* REQUIRED ACTION *
Please state the number of lines in the listing that contain the word "none", and nothing else.
--- DATASET RECORDS ---
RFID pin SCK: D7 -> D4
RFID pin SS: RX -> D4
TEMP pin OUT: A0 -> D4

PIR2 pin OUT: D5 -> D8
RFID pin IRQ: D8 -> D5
---
--- DATASET RECORDS ---
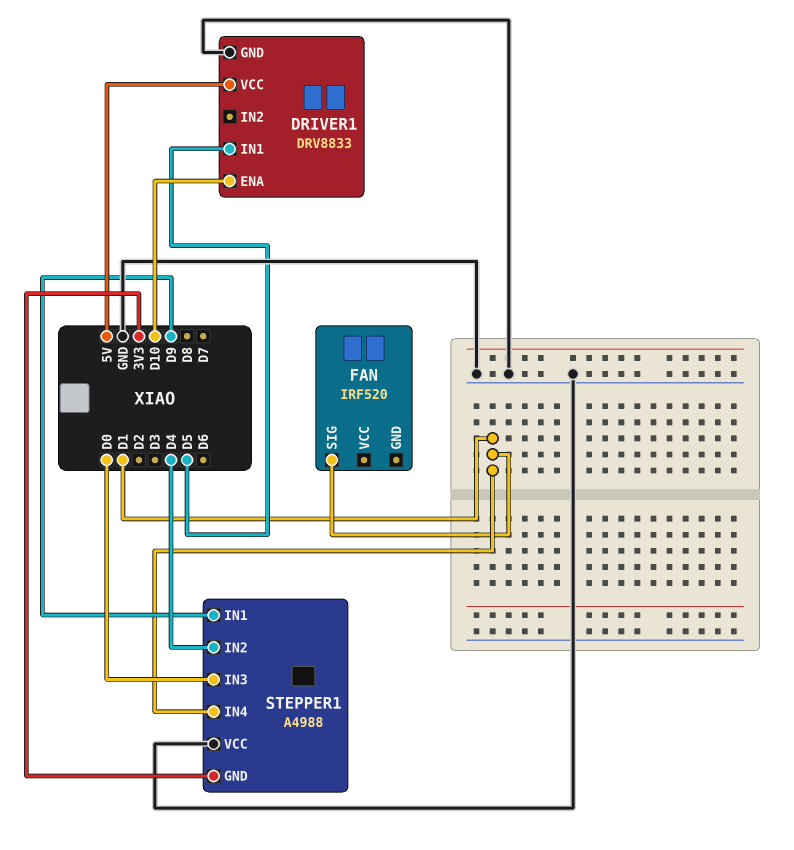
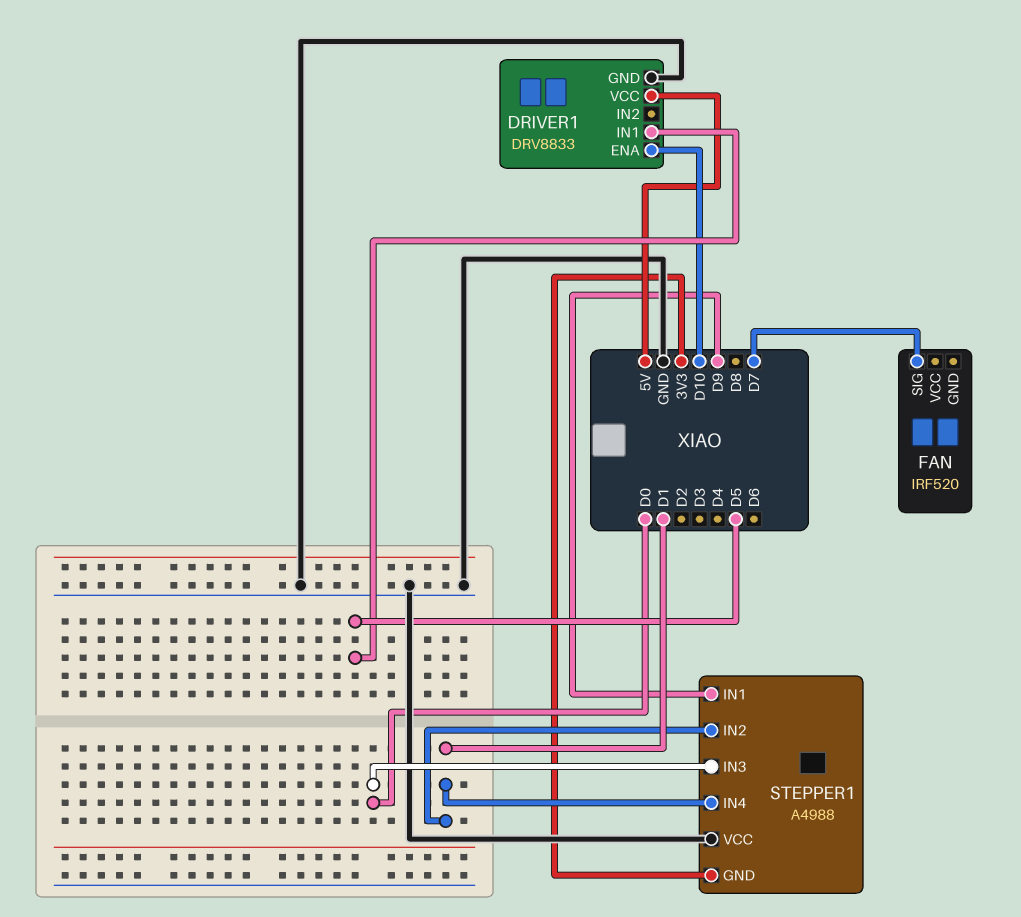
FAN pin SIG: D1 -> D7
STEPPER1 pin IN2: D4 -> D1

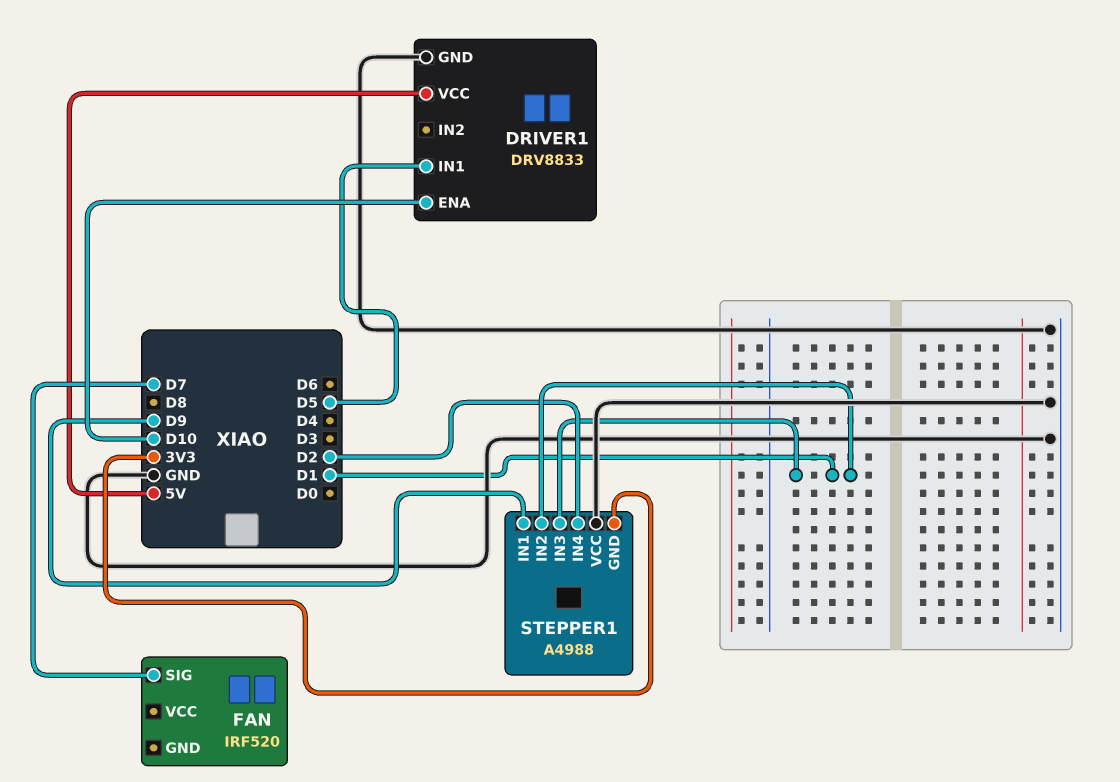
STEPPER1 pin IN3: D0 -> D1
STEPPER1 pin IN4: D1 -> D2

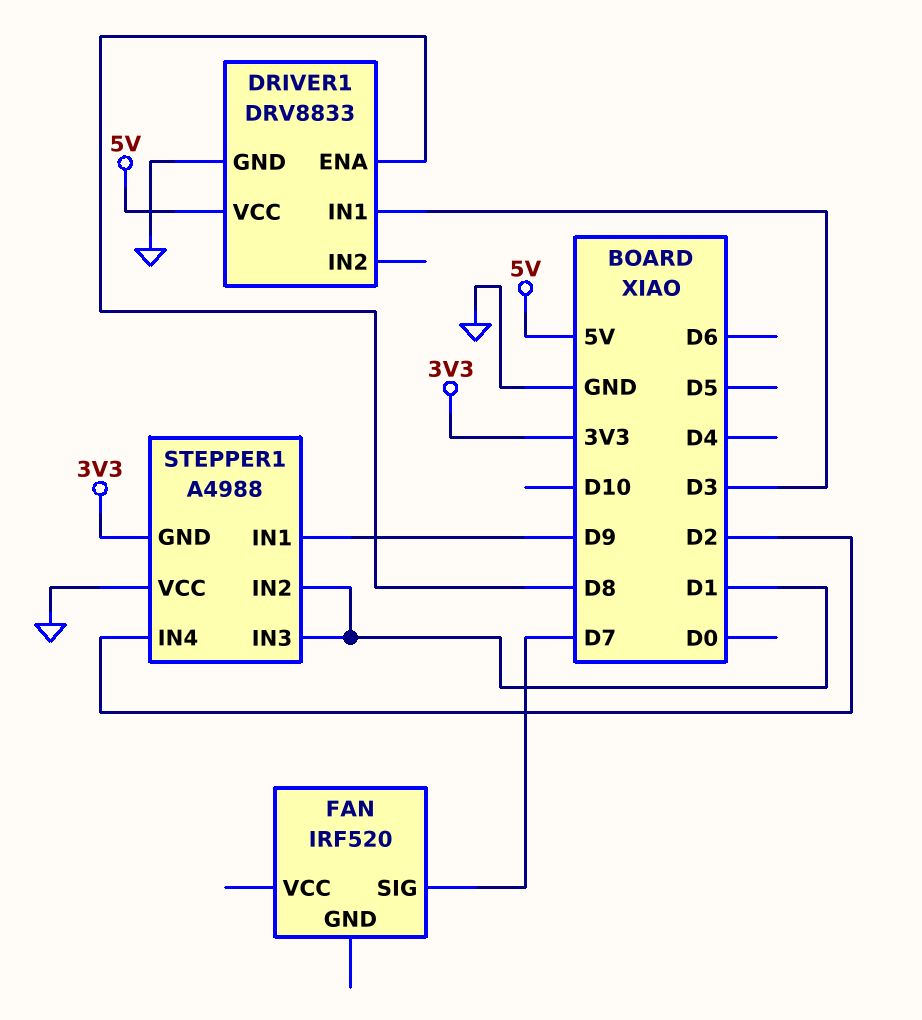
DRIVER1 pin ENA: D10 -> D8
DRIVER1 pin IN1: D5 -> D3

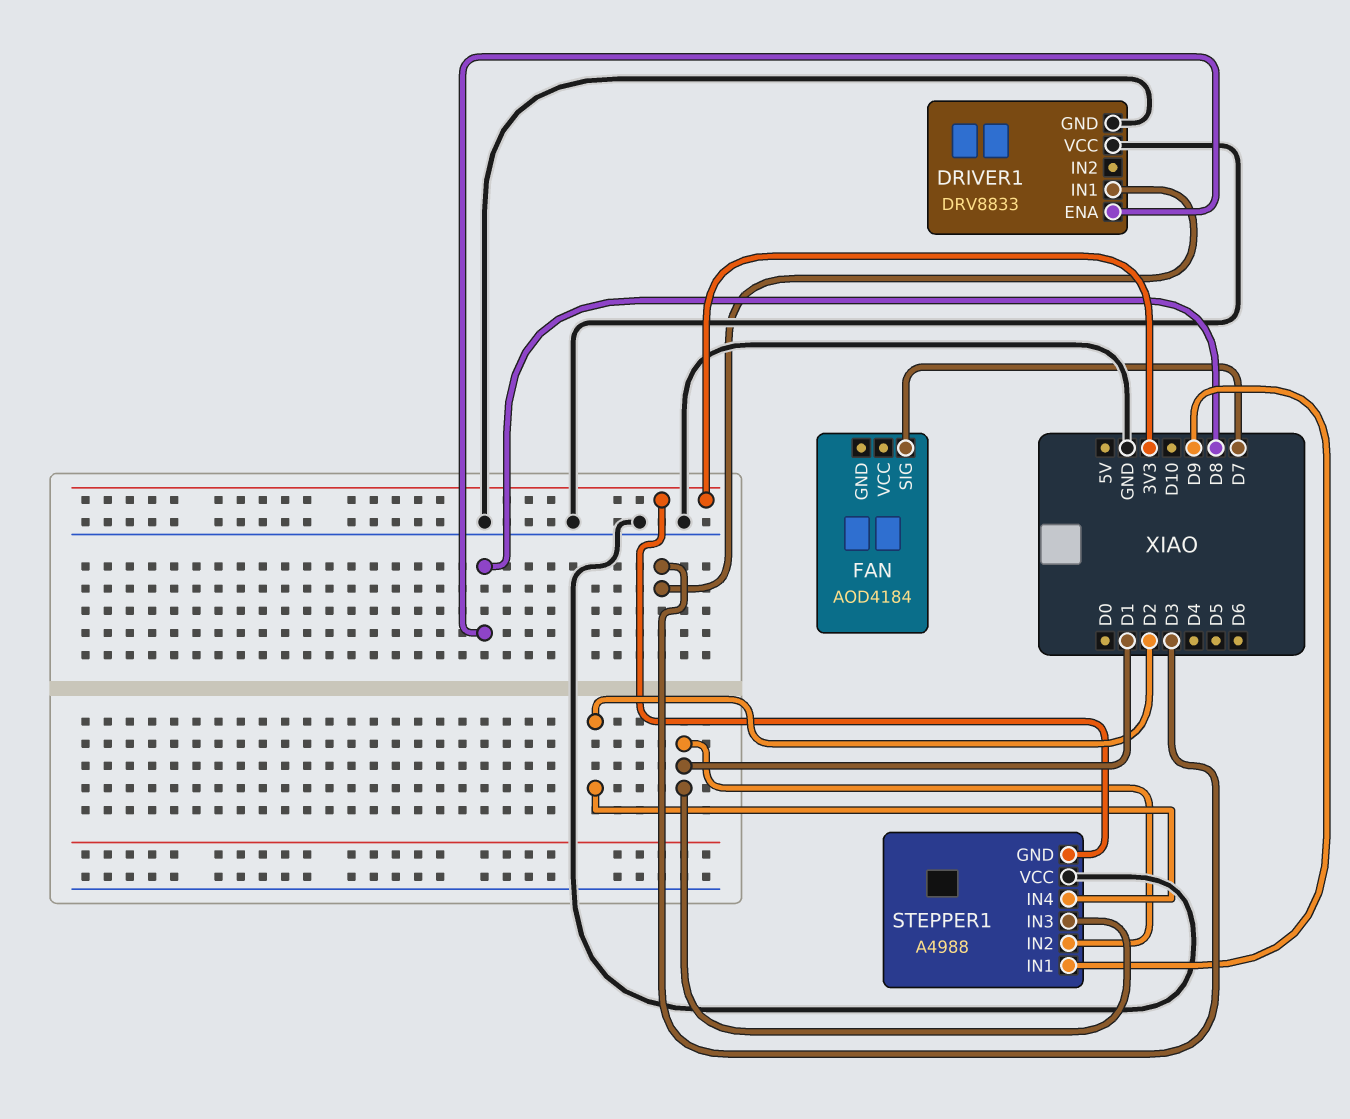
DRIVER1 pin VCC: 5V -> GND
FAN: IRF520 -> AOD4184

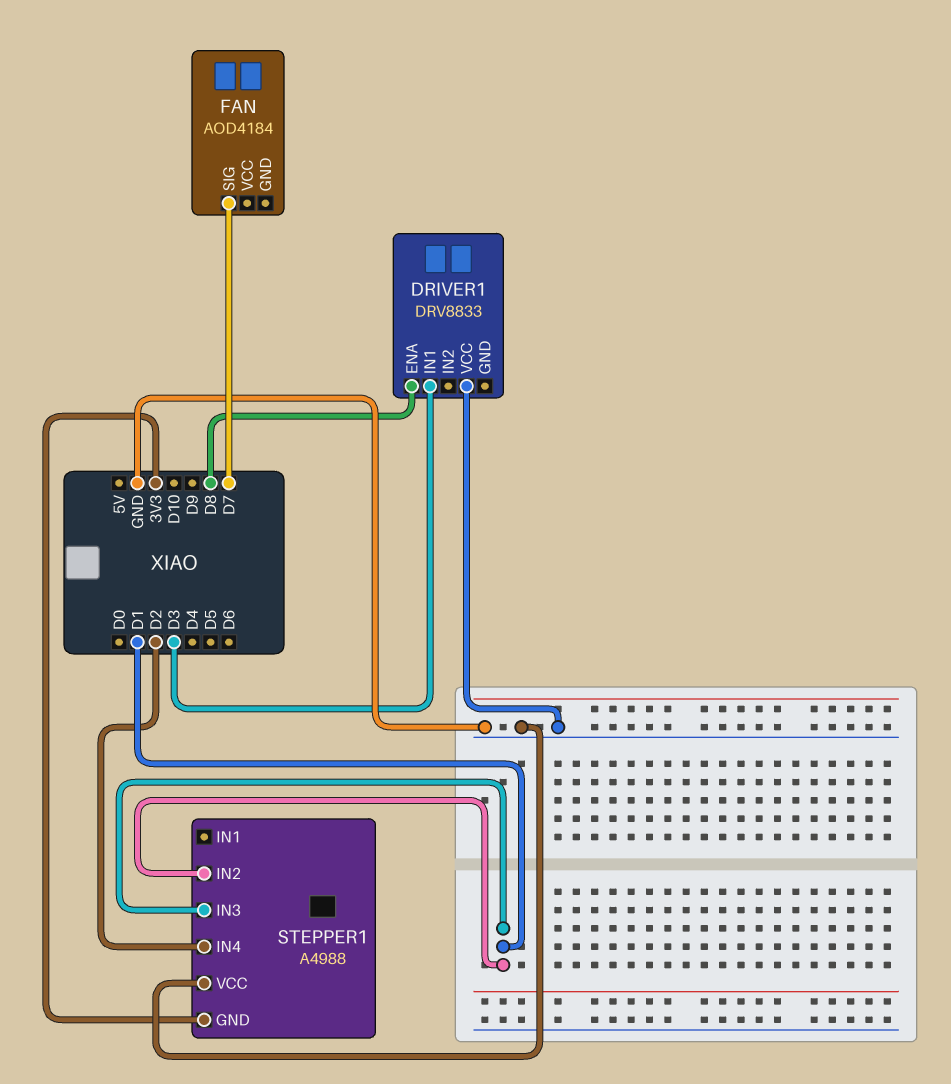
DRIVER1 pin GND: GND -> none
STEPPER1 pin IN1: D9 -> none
---
* RESPONSE TO THIS EXERCISE *
2